> [AIM OF THE EXERCISE]:
Establish the number of lines below that contain the string "satellite". State that number alone.

(MATERIAL PROVIDED Opens)

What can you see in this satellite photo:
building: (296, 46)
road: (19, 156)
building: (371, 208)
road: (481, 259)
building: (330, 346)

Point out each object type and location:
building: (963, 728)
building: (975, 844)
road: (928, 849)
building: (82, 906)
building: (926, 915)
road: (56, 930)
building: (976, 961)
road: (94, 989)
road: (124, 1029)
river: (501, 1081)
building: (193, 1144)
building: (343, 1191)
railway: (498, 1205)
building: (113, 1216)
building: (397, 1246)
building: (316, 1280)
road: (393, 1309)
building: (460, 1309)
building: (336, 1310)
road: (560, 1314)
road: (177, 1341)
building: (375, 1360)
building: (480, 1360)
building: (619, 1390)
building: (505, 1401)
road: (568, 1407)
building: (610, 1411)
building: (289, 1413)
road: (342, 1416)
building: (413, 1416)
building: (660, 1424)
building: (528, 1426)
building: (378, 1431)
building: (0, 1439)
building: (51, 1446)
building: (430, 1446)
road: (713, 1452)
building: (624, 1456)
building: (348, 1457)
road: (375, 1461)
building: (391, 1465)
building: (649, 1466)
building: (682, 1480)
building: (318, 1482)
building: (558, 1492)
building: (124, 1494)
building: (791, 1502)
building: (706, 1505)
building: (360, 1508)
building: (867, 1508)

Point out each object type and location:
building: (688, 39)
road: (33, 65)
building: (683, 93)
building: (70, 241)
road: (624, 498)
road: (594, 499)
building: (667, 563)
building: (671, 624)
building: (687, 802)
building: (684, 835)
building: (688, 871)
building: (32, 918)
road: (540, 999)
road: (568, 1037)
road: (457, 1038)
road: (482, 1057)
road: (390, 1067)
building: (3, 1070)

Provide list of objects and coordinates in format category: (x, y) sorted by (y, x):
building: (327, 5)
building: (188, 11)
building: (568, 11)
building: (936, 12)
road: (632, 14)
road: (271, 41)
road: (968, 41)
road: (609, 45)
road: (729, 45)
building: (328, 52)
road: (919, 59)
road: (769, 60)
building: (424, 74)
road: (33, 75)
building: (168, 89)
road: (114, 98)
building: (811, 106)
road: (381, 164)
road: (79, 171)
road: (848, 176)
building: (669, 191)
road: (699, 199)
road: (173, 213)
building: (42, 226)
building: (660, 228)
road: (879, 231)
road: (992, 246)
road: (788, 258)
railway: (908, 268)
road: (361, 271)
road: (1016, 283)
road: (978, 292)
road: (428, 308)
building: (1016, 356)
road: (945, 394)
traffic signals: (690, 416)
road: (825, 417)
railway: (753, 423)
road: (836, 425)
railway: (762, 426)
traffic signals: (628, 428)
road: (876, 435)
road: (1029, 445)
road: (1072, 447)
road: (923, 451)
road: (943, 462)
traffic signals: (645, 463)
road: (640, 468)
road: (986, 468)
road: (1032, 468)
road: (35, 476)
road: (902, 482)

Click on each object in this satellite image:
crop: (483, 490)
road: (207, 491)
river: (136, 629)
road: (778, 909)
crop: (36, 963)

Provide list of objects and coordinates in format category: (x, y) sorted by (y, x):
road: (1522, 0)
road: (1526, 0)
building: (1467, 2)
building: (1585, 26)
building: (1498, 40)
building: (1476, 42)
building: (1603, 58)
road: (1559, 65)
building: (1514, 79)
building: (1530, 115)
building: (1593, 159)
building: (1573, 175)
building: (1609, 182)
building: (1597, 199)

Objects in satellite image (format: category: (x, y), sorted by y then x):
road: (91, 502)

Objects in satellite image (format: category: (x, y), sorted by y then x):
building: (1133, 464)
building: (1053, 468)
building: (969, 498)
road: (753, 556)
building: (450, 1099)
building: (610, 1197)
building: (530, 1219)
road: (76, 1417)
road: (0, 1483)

(MATERIAL PROVIDED Closes)

> [SOLUTION FOR THIS TASK]:
4